[Before-and-after coordinate records]

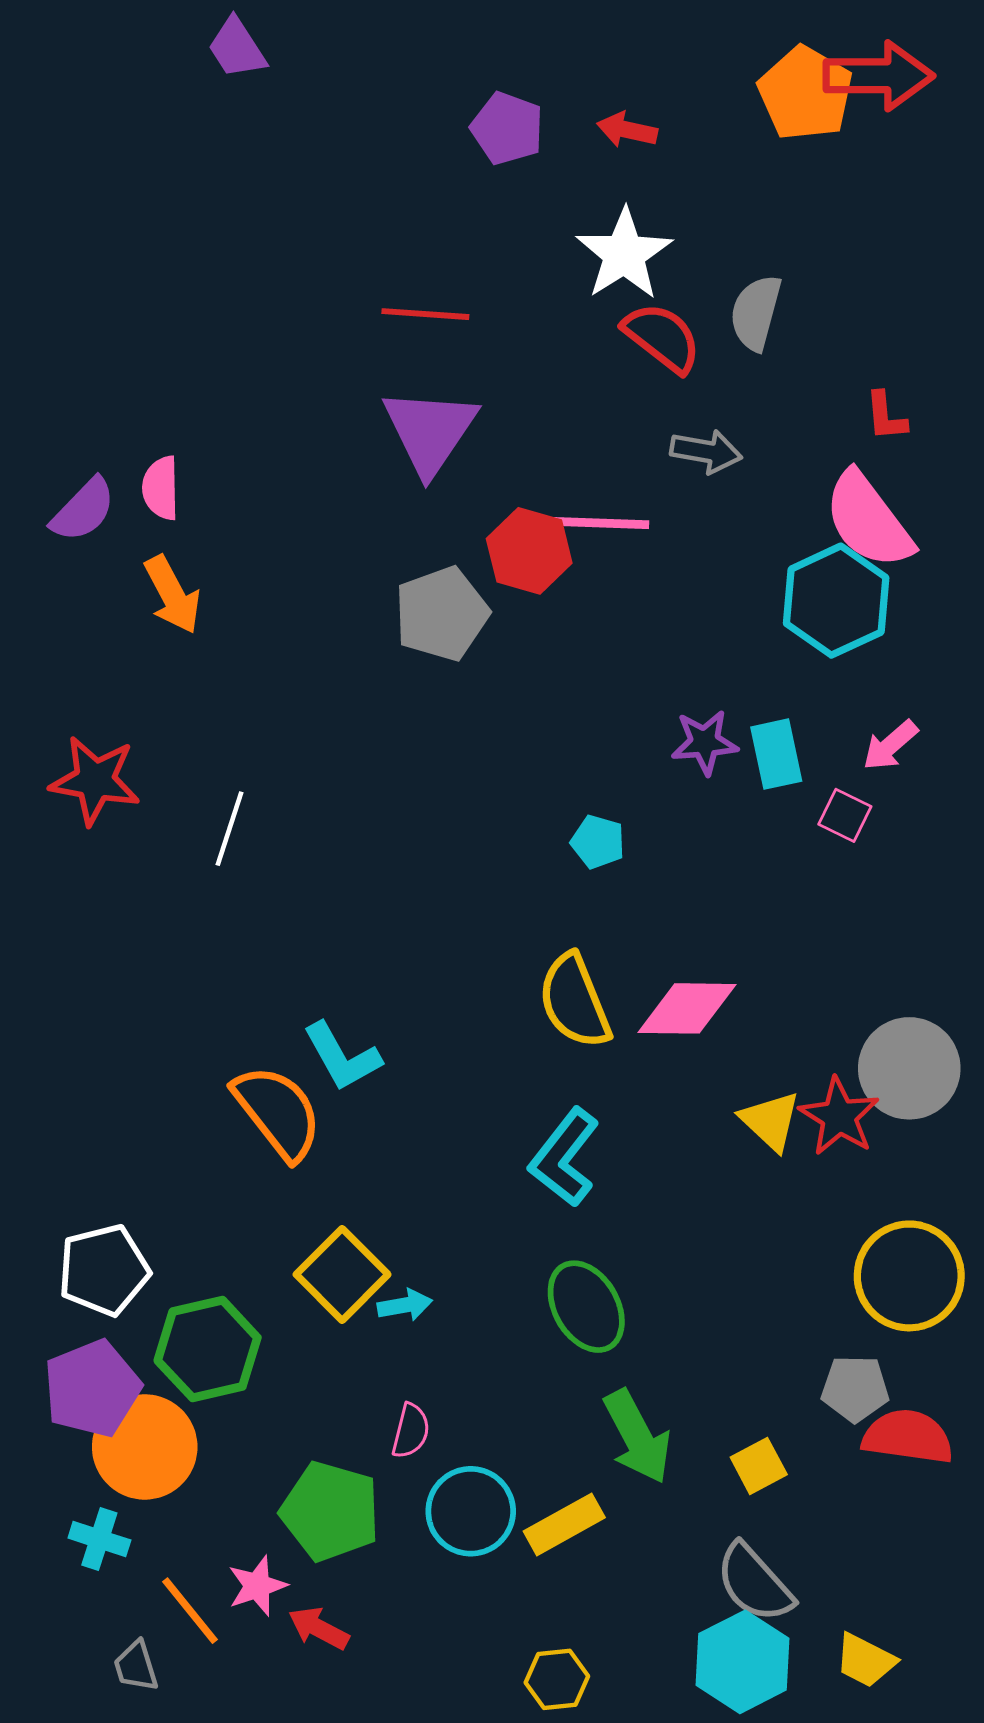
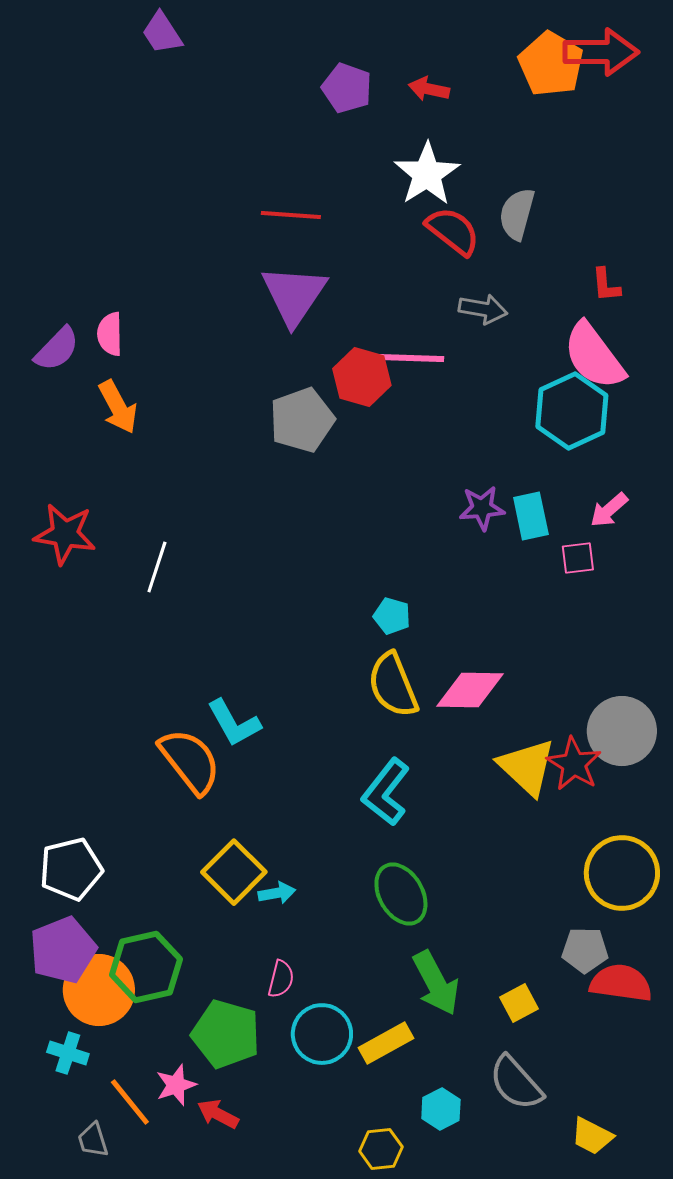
pink square: (845, 815) -> (578, 558), turned -33
cyan pentagon: (598, 842) -> (392, 616), moved
yellow triangle: (770, 1121) -> (527, 767), size x1.4
green hexagon: (208, 1349) -> (146, 967), moved
cyan hexagon: (743, 1662) -> (441, 1109), moved, size x0.6

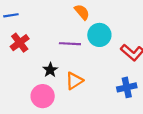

- WHAT THIS TASK INVOLVES:
Please make an exact copy of the records, leaving out any picture.

- OUTPUT:
pink square: (845, 815) -> (578, 558), turned -33
cyan pentagon: (598, 842) -> (392, 616), moved
yellow triangle: (770, 1121) -> (527, 767), size x1.4
green hexagon: (208, 1349) -> (146, 967), moved
cyan hexagon: (743, 1662) -> (441, 1109), moved, size x0.6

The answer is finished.